▶ Exercise prompt
Print, in exact form, the lines below from the one containing "U8 pin C: ISO_C -> CTL" through the one containing "D1: zener (A N17, K", and omit all others.

(Records from a dataset)
+ + + + + + +

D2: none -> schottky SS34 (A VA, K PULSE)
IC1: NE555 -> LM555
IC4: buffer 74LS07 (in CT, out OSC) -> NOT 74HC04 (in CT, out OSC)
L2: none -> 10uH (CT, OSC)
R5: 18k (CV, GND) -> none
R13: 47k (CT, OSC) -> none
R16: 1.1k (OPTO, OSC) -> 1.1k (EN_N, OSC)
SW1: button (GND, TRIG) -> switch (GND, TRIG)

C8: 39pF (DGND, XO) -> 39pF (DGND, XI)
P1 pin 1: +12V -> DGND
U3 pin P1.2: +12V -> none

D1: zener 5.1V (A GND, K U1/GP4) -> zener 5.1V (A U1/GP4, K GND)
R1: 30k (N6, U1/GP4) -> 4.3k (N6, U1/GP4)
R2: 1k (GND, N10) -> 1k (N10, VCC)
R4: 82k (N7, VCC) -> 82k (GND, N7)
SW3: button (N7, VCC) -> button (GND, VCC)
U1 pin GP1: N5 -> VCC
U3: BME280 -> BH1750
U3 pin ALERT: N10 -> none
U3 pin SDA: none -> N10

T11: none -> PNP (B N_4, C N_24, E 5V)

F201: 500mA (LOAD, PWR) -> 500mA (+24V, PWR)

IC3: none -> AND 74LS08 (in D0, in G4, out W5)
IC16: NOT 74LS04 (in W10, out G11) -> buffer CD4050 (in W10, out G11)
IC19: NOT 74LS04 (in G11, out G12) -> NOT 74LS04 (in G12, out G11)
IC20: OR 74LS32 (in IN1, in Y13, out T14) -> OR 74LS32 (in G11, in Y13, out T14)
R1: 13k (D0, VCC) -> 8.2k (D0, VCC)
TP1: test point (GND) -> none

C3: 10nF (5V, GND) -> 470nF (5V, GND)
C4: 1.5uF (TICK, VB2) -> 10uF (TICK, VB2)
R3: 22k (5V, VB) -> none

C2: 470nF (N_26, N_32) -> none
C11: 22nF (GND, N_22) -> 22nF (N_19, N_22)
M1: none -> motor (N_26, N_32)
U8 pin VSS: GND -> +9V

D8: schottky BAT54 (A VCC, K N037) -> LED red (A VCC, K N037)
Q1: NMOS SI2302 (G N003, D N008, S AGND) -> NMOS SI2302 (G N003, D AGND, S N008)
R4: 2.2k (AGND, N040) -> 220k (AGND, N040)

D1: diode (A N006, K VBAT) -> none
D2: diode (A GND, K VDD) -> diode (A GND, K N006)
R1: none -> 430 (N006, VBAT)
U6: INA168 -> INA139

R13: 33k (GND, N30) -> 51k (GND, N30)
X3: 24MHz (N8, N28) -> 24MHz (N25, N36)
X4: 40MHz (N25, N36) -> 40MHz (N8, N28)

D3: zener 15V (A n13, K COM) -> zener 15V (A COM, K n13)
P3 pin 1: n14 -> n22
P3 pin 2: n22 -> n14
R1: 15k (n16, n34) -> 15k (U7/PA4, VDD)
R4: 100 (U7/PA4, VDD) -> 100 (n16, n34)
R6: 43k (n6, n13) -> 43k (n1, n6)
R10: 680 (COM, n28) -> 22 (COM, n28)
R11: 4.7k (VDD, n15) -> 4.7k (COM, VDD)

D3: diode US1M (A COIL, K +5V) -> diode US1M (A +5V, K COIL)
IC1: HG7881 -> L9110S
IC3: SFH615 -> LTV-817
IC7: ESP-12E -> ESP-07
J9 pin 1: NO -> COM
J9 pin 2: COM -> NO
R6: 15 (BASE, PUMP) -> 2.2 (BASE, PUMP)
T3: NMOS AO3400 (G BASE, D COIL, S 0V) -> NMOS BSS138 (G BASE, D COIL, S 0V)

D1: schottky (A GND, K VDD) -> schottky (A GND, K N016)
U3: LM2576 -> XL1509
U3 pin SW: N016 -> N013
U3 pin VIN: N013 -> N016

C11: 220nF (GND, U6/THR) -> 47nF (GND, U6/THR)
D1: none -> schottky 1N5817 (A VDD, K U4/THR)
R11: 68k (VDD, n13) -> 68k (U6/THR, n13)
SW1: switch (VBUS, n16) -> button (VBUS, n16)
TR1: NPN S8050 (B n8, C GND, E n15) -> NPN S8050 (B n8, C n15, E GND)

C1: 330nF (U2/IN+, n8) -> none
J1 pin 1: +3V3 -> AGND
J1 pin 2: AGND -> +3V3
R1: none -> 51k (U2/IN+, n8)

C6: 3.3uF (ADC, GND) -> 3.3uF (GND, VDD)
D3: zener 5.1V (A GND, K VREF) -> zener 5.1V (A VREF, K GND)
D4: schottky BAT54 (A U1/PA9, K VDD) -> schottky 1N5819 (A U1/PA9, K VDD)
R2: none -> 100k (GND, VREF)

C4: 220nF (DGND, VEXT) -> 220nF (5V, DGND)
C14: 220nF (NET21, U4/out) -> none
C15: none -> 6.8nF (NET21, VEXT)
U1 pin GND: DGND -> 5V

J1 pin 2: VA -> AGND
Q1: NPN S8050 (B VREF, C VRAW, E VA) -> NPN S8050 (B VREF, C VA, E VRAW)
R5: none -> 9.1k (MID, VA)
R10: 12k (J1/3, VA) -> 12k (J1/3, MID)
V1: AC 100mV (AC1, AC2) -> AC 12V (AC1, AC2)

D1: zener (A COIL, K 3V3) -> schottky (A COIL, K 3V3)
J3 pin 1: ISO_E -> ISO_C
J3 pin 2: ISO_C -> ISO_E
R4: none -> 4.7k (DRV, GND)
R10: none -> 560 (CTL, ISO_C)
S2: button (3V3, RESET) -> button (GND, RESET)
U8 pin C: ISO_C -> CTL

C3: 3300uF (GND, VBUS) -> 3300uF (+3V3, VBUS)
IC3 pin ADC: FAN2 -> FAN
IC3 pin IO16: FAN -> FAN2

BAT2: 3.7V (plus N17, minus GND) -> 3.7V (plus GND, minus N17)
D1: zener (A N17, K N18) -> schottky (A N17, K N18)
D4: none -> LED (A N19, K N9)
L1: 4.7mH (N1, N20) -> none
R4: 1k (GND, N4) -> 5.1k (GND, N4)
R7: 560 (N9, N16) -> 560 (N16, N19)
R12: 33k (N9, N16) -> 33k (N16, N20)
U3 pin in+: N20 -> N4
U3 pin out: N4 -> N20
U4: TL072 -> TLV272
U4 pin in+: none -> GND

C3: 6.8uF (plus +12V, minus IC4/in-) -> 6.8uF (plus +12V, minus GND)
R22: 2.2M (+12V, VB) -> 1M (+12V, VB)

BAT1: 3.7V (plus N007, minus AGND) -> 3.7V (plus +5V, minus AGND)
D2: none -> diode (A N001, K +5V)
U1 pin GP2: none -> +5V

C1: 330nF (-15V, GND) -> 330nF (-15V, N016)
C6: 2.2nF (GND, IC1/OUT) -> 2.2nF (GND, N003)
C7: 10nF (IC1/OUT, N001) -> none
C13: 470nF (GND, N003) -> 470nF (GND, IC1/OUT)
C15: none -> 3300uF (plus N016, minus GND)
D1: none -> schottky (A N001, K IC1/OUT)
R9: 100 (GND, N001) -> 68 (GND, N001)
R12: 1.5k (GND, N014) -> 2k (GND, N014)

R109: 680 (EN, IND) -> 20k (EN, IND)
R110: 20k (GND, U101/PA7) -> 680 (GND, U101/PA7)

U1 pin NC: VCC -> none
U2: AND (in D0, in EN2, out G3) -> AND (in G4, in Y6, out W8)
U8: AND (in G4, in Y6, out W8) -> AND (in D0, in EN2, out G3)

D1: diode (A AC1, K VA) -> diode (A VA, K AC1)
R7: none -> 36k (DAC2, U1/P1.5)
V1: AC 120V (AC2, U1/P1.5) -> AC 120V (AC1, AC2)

+ + + + + + +

▶ Task output
U8 pin C: ISO_C -> CTL

C3: 3300uF (GND, VBUS) -> 3300uF (+3V3, VBUS)
IC3 pin ADC: FAN2 -> FAN
IC3 pin IO16: FAN -> FAN2

BAT2: 3.7V (plus N17, minus GND) -> 3.7V (plus GND, minus N17)
D1: zener (A N17, K N18) -> schottky (A N17, K N18)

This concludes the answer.